[Data records]
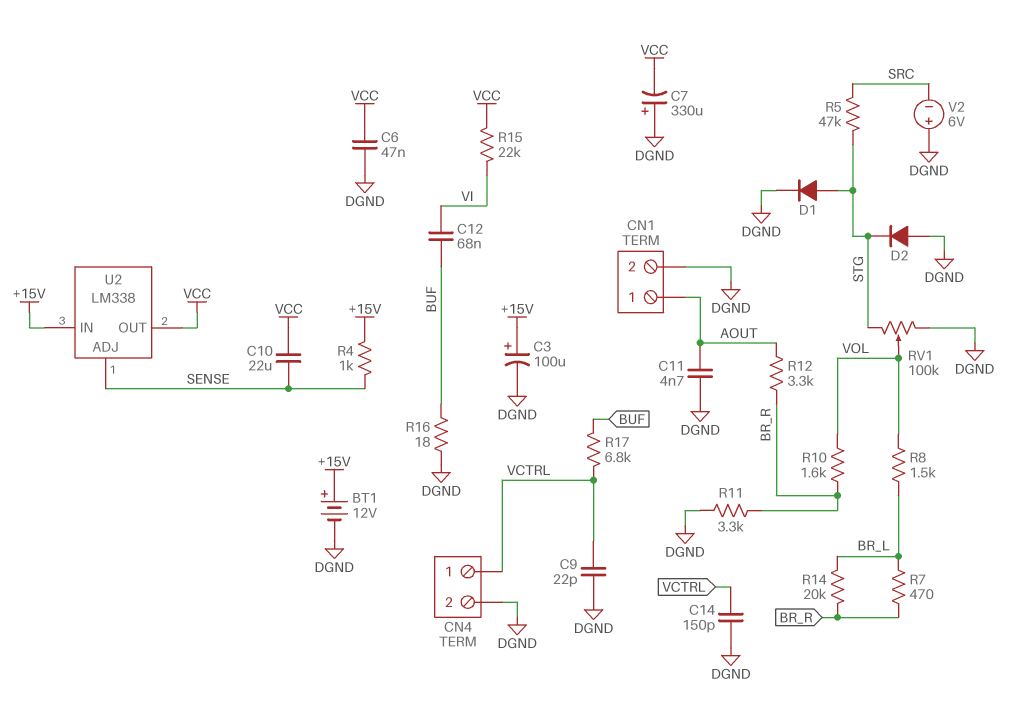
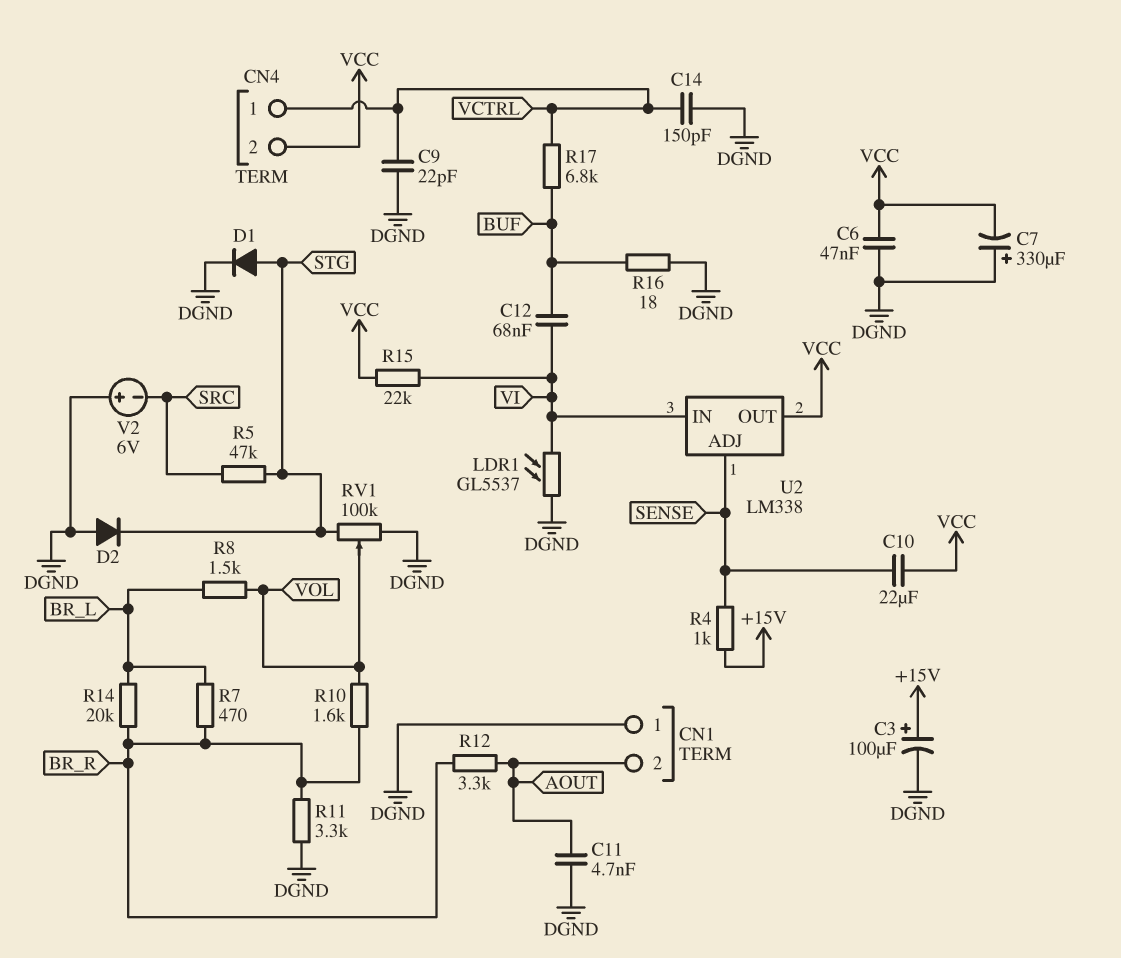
BT1: 12V (plus +15V, minus DGND) -> none
CN1 pin 1: AOUT -> DGND
CN1 pin 2: DGND -> AOUT
CN4 pin 2: DGND -> VCC
LDR1: none -> GL5537 (DGND, VI)
U2 pin IN: +15V -> VI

→ WHAT TO PRODUCE:
If a line in the data above holds the string "AOUT", report that line.

→ RESPONSE TO THE EXERCISE:
CN1 pin 1: AOUT -> DGND
CN1 pin 2: DGND -> AOUT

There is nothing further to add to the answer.